*** Information shown
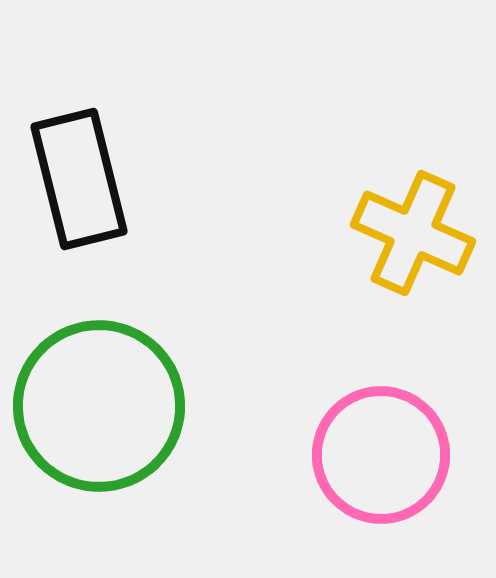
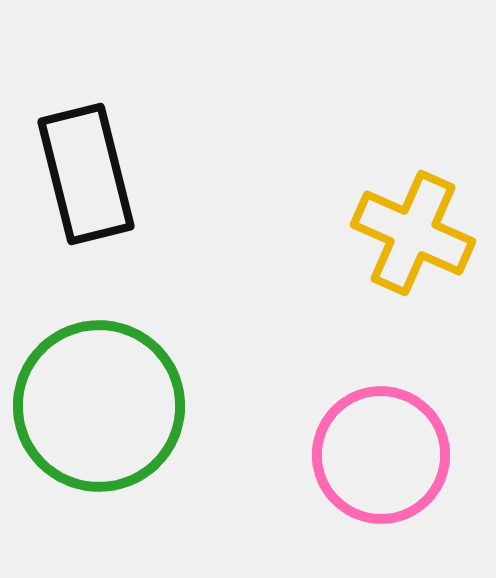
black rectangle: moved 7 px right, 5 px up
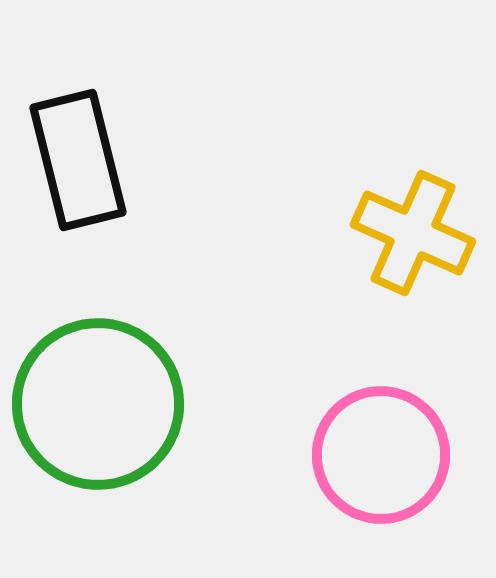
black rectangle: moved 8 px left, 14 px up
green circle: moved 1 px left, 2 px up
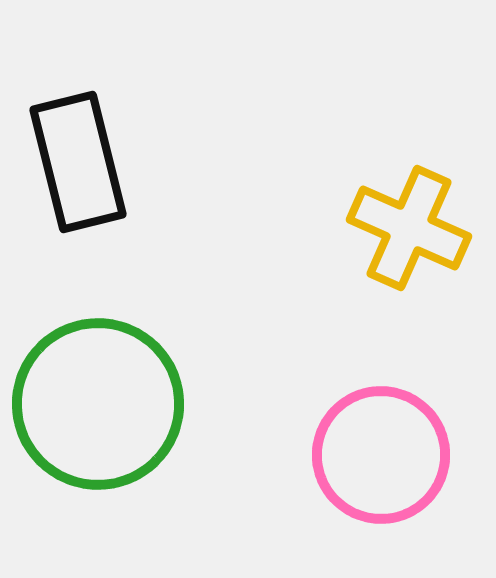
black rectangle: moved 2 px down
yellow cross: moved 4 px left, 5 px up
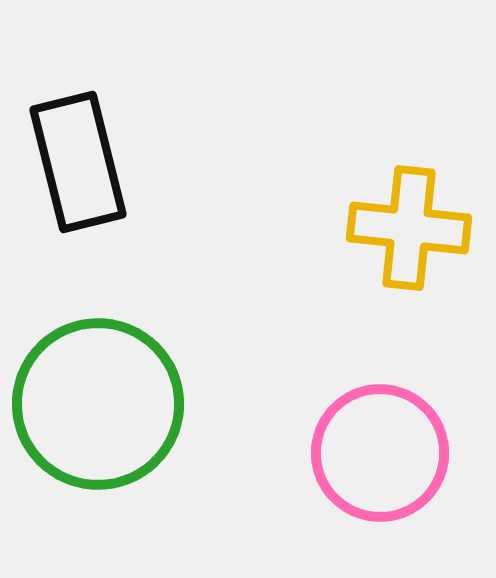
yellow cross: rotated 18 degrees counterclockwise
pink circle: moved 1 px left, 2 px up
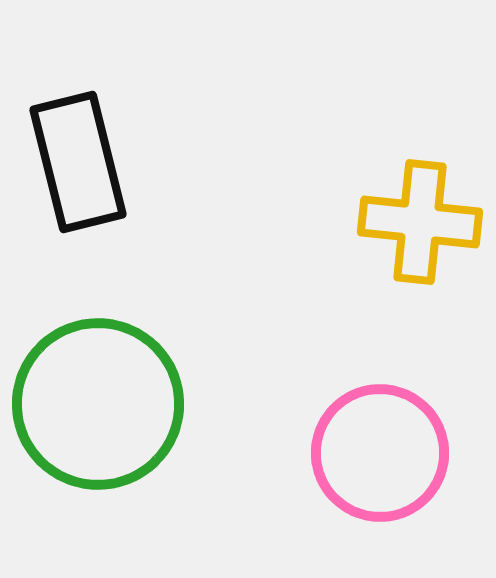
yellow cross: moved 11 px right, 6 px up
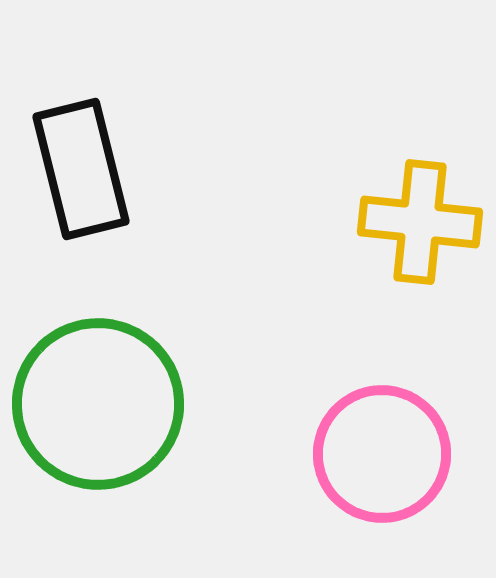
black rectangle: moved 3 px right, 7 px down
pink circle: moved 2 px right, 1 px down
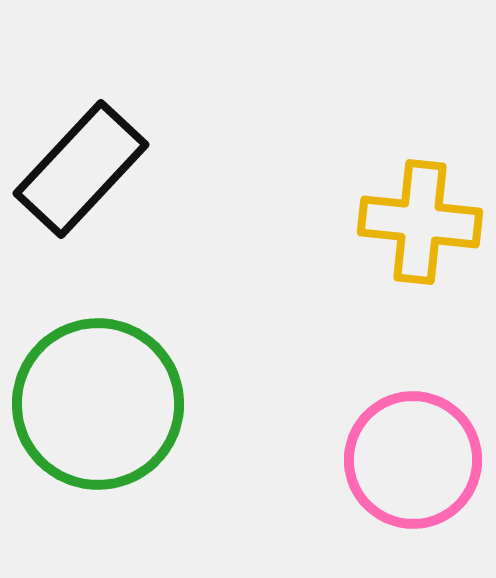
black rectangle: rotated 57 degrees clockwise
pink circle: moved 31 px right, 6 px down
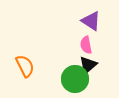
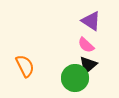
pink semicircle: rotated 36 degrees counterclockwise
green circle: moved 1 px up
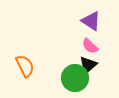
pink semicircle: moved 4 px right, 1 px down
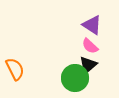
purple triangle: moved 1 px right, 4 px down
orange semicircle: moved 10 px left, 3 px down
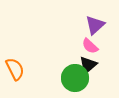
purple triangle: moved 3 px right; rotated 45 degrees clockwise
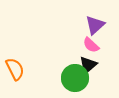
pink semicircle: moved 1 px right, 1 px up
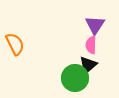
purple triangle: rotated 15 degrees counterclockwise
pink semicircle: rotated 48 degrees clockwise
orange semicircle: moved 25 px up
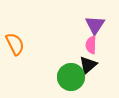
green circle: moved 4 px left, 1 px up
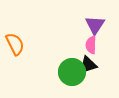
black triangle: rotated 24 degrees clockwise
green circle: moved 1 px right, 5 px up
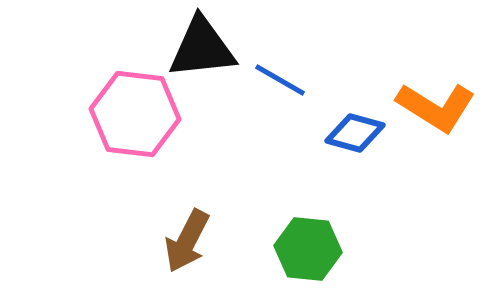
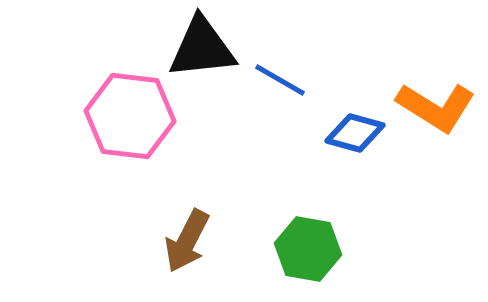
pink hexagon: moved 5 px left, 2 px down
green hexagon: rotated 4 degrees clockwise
******
## [Directions]
Render every line of the records above as a numbered list, omitting blank lines. Exclude the pictures from the list.

## [Output of the exercise]
1. black rectangle: moved 7 px right, 5 px up
2. black rectangle: moved 8 px left, 14 px up
3. green circle: moved 1 px left, 2 px up
4. black rectangle: moved 2 px down
5. yellow cross: moved 4 px left, 5 px up
6. yellow cross: rotated 18 degrees counterclockwise
7. pink circle: moved 1 px left, 2 px up
8. yellow cross: moved 11 px right, 6 px up
9. black rectangle: moved 3 px right, 7 px down
10. pink circle: moved 2 px right, 1 px down
11. black rectangle: rotated 57 degrees clockwise
12. pink circle: moved 31 px right, 6 px down
13. pink semicircle: rotated 36 degrees counterclockwise
14. green circle: moved 1 px up
15. pink semicircle: moved 4 px right, 1 px down
16. purple triangle: moved 1 px right, 4 px down
17. orange semicircle: moved 10 px left, 3 px down
18. purple triangle: moved 3 px right; rotated 45 degrees clockwise
19. pink semicircle: moved 1 px right, 1 px up
20. purple triangle: rotated 15 degrees counterclockwise
21. pink semicircle: rotated 48 degrees clockwise
22. orange semicircle: moved 25 px up
23. green circle: moved 4 px left, 1 px up
24. black triangle: rotated 24 degrees clockwise
25. green circle: moved 1 px right, 5 px up
26. pink hexagon: moved 5 px left, 2 px down
27. green hexagon: rotated 4 degrees clockwise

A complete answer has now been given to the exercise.